Exercise description -
Begin with the line containing "<item>stroma</item>?" and end with the line containing "Find all instances of **stroma**. (SVG masks)". Give those lines again exactly, leaving out the images.
## START Given records
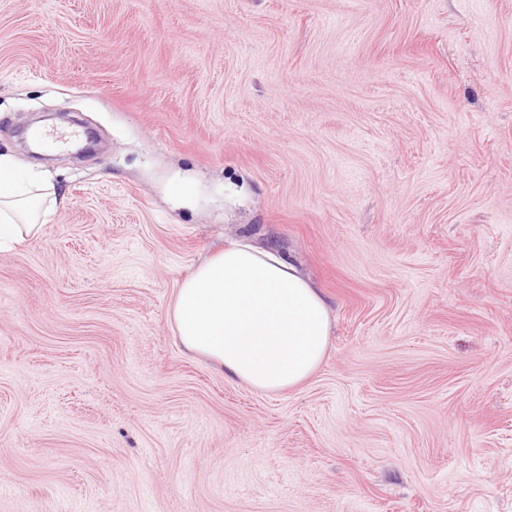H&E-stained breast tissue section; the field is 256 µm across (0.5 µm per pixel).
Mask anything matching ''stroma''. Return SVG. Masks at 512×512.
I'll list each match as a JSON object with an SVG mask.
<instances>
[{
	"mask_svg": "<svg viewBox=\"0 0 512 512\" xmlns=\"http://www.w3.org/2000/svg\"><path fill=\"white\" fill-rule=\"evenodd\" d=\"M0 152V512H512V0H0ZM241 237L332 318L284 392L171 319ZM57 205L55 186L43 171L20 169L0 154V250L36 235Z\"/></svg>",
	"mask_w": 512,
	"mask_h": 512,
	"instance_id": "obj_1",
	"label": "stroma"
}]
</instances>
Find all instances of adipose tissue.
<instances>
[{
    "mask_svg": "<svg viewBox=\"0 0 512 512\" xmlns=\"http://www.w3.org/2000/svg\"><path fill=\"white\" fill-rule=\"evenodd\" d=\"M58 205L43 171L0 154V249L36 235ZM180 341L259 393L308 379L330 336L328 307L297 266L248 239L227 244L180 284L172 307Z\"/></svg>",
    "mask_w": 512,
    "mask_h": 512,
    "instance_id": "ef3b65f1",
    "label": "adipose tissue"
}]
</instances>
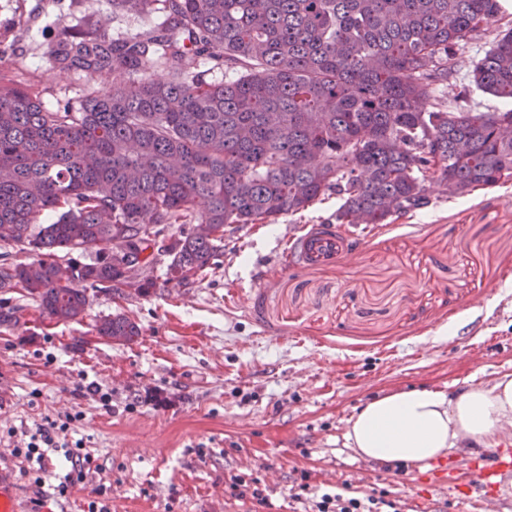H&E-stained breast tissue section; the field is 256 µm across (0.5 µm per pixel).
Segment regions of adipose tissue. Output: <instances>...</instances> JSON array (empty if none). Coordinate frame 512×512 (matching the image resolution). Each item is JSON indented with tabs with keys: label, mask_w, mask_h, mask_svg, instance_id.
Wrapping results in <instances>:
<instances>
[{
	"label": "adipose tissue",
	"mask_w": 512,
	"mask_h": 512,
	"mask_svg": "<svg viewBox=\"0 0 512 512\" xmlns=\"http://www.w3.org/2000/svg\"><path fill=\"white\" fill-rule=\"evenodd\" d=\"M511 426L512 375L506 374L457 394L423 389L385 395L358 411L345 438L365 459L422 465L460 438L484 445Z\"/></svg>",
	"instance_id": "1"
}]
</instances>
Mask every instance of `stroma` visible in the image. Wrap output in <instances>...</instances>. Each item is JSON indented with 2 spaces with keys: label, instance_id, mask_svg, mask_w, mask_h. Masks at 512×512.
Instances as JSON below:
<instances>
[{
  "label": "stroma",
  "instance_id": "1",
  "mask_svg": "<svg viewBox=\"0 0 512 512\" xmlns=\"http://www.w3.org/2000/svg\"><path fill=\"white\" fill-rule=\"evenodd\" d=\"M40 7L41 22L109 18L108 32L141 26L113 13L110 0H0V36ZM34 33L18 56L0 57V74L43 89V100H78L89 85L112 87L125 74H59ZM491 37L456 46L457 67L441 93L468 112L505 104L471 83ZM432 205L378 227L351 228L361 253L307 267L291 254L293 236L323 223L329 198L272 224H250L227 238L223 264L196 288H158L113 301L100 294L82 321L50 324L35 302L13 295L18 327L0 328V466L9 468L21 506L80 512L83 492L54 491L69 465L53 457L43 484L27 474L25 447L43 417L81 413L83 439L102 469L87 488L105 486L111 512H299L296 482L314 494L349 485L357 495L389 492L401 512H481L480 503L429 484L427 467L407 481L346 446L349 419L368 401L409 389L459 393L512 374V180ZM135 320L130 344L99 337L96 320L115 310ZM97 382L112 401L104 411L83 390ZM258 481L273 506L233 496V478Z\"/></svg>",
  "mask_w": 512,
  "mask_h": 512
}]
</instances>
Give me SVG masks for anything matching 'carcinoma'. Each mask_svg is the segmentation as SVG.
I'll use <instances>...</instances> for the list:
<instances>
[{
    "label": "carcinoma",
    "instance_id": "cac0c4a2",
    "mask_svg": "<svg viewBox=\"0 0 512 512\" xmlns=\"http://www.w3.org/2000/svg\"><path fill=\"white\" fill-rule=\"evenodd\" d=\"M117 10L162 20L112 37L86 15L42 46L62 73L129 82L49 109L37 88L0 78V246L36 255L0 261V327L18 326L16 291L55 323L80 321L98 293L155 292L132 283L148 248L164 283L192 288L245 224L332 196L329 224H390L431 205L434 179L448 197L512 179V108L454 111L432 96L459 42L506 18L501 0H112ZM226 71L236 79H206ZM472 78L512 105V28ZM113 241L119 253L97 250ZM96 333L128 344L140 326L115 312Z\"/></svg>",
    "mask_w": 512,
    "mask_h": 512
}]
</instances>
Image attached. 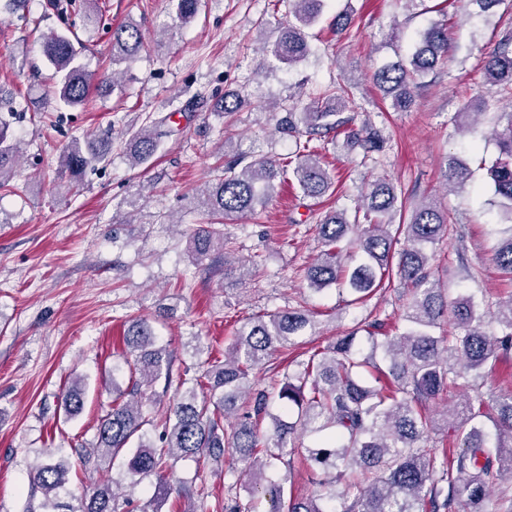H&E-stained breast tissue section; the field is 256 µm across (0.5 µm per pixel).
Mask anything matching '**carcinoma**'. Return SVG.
## END Given records
## START Given records
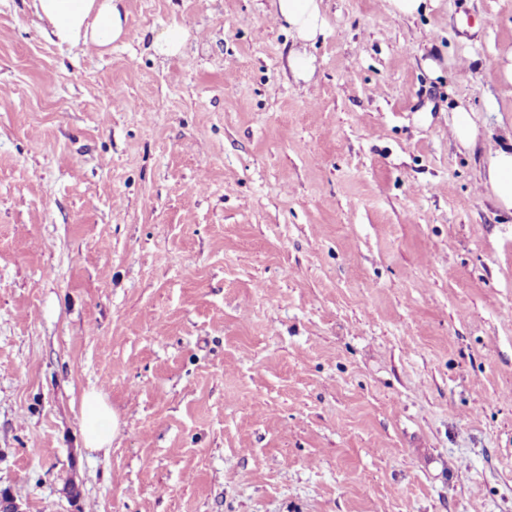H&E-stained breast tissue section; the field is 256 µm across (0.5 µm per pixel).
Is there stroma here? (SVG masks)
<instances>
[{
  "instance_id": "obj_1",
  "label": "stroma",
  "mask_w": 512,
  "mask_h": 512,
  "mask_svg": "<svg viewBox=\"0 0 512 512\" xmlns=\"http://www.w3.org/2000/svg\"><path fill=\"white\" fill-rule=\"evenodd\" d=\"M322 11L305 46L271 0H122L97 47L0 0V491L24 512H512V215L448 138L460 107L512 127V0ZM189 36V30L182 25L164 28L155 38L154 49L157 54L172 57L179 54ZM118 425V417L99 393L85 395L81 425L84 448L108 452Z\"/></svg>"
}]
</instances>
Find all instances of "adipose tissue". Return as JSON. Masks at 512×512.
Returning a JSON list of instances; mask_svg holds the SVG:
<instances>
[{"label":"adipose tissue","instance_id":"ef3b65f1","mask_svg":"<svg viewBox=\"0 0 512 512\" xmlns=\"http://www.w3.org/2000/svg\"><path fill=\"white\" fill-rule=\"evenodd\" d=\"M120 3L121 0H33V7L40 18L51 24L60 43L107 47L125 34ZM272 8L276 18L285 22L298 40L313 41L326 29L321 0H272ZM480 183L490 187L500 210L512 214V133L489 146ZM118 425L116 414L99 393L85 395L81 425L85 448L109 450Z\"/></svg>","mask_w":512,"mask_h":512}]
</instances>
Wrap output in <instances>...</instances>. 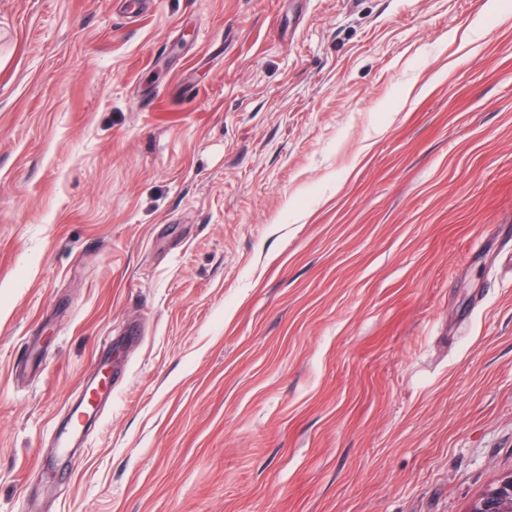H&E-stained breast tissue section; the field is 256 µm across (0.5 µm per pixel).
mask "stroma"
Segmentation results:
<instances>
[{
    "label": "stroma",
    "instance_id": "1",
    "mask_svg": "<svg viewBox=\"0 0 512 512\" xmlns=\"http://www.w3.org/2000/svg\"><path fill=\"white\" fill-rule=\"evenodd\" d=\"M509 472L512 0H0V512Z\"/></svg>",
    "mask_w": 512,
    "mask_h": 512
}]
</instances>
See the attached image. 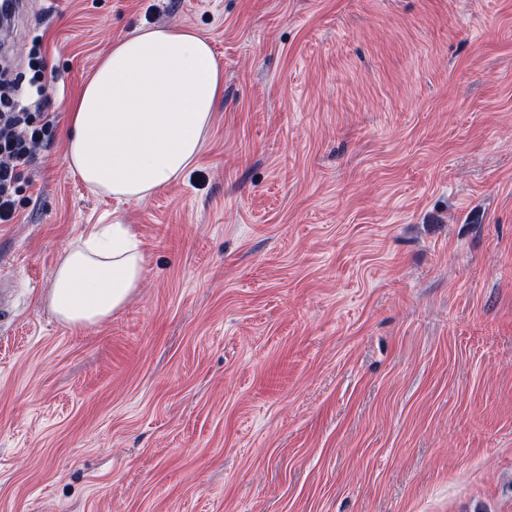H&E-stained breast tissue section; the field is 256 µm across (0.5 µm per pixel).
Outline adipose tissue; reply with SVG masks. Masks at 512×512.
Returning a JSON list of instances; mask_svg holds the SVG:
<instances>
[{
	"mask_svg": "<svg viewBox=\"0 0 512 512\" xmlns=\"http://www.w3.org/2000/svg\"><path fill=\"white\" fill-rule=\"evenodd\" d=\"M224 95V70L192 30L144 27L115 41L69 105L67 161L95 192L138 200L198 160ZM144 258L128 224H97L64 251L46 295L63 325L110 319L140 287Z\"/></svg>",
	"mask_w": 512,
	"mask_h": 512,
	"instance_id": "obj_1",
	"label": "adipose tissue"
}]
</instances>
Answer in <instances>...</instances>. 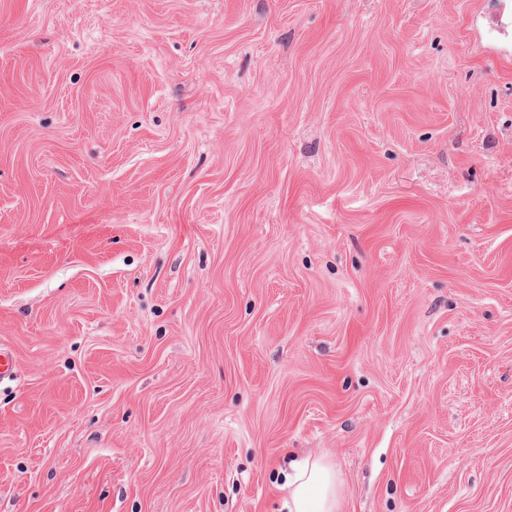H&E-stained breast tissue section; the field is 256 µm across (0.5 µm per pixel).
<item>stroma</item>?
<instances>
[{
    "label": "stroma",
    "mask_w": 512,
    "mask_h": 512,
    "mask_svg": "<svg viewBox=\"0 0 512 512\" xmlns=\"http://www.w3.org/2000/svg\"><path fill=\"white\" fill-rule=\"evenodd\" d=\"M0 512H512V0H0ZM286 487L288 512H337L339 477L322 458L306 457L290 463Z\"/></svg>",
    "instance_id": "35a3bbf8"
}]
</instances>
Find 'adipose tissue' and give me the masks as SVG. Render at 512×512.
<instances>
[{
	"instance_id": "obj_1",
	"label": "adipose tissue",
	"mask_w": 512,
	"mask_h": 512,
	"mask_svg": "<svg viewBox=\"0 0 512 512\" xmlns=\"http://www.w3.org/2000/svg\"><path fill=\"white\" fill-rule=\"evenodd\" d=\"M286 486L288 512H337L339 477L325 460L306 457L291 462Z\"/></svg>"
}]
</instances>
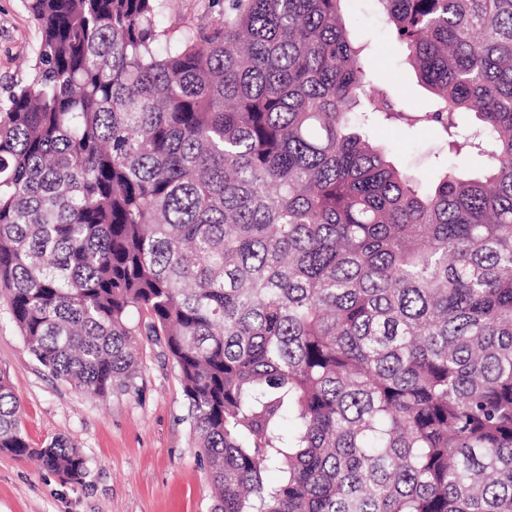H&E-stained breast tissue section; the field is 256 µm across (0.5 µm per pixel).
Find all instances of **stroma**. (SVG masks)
## END Given records
Written answer -
<item>stroma</item>?
<instances>
[{
    "label": "stroma",
    "mask_w": 512,
    "mask_h": 512,
    "mask_svg": "<svg viewBox=\"0 0 512 512\" xmlns=\"http://www.w3.org/2000/svg\"><path fill=\"white\" fill-rule=\"evenodd\" d=\"M0 512H512V0H0ZM286 487L288 512H337L339 477L322 458L306 457L290 463Z\"/></svg>",
    "instance_id": "35a3bbf8"
}]
</instances>
Find 'adipose tissue' and give me the masks as SVG. Render at 512×512.
<instances>
[{
	"instance_id": "obj_1",
	"label": "adipose tissue",
	"mask_w": 512,
	"mask_h": 512,
	"mask_svg": "<svg viewBox=\"0 0 512 512\" xmlns=\"http://www.w3.org/2000/svg\"><path fill=\"white\" fill-rule=\"evenodd\" d=\"M286 486L288 512H337L339 477L325 460L306 457L291 462Z\"/></svg>"
}]
</instances>
H&E-stained breast tissue section; the field is 256 µm across (0.5 µm per pixel).
Find all instances of **stroma**. (SVG masks)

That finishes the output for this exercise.